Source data
= = = =
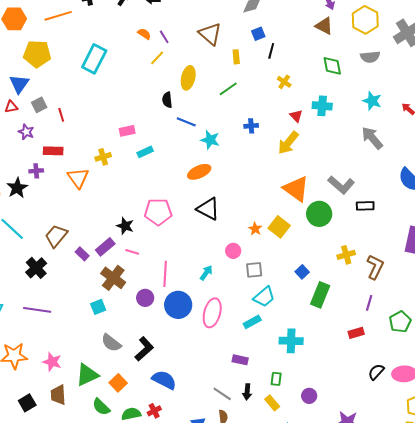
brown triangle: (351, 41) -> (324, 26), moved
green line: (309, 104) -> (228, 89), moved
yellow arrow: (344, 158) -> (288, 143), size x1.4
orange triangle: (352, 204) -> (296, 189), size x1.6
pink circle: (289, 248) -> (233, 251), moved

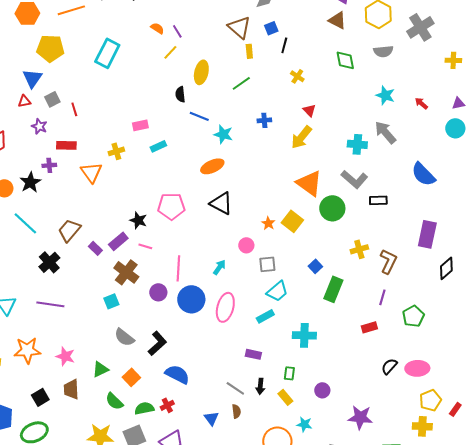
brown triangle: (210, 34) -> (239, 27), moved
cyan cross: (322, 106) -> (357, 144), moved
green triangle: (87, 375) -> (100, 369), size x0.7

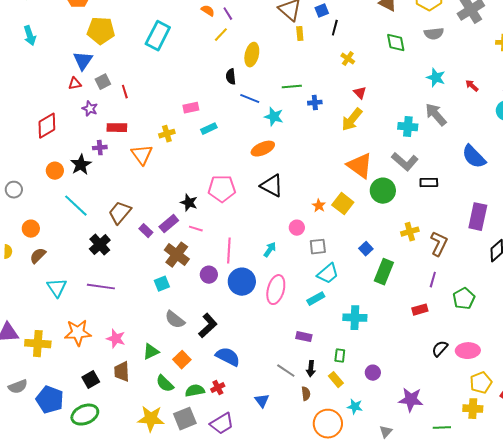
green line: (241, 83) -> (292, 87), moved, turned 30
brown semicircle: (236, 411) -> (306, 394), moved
= = = =
JOB ITEM: Leaving the pictures out, give again word for word each line from the one holding "cyan cross: (322, 106) -> (357, 144), moved" through the end of the records.

FINISHED EXERCISE:
cyan cross: (322, 106) -> (357, 144), moved
green triangle: (87, 375) -> (100, 369), size x0.7

green line: (241, 83) -> (292, 87), moved, turned 30
brown semicircle: (236, 411) -> (306, 394), moved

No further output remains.